→ EXERCISE DETAILS
Starting with the line that contains "(420, 188) = (558, 403): blue", copy every line through the end of the data below, exactly and with nothing added.

Saved data entries:
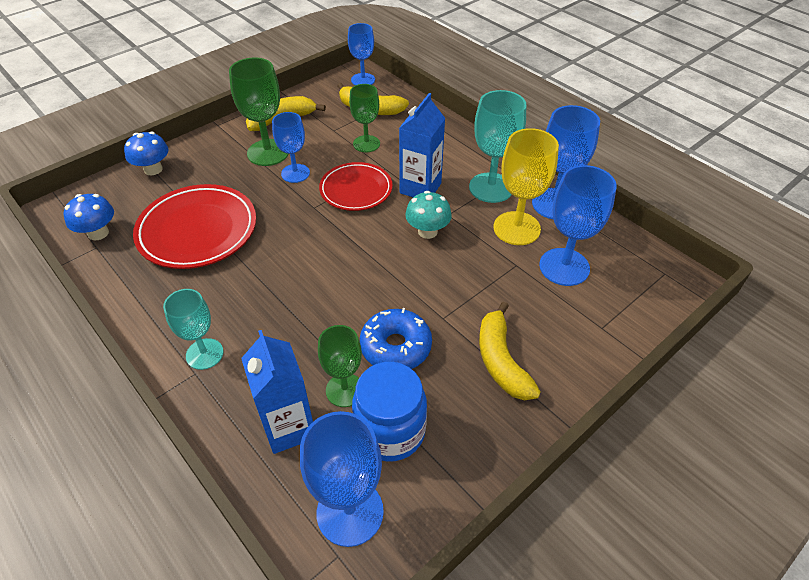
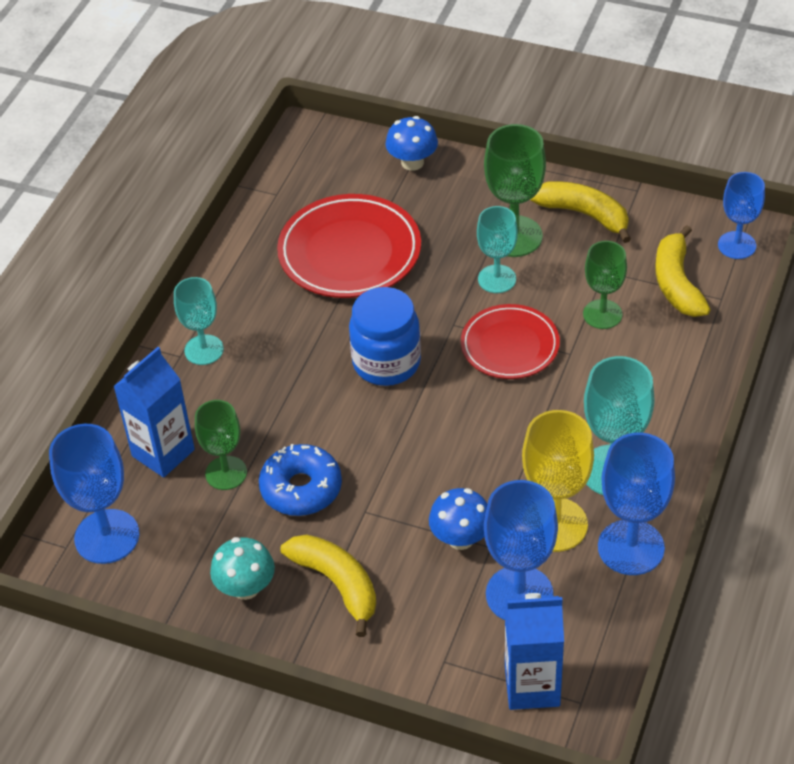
camera: 65 degrees right, 0 degrees up
(98, 233) = (294, 183): blue mushroom -> blue mushroom (460, 538)
(295, 173) = (497, 279): blue goblet -> turquoise goblet
(390, 431) = (201, 528): blue jar -> blue jar (386, 363)
(420, 188) = (558, 403): blue carton -> blue carton (532, 686)
(427, 231) = (487, 442): turquoise mushroom -> turquoise mushroom (246, 588)
(501, 361) = (337, 583): yellow banana -> yellow banana turned 90 degrees clockwise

→ REPLY
(420, 188) = (558, 403): blue carton -> blue carton (532, 686)
(427, 231) = (487, 442): turquoise mushroom -> turquoise mushroom (246, 588)
(501, 361) = (337, 583): yellow banana -> yellow banana turned 90 degrees clockwise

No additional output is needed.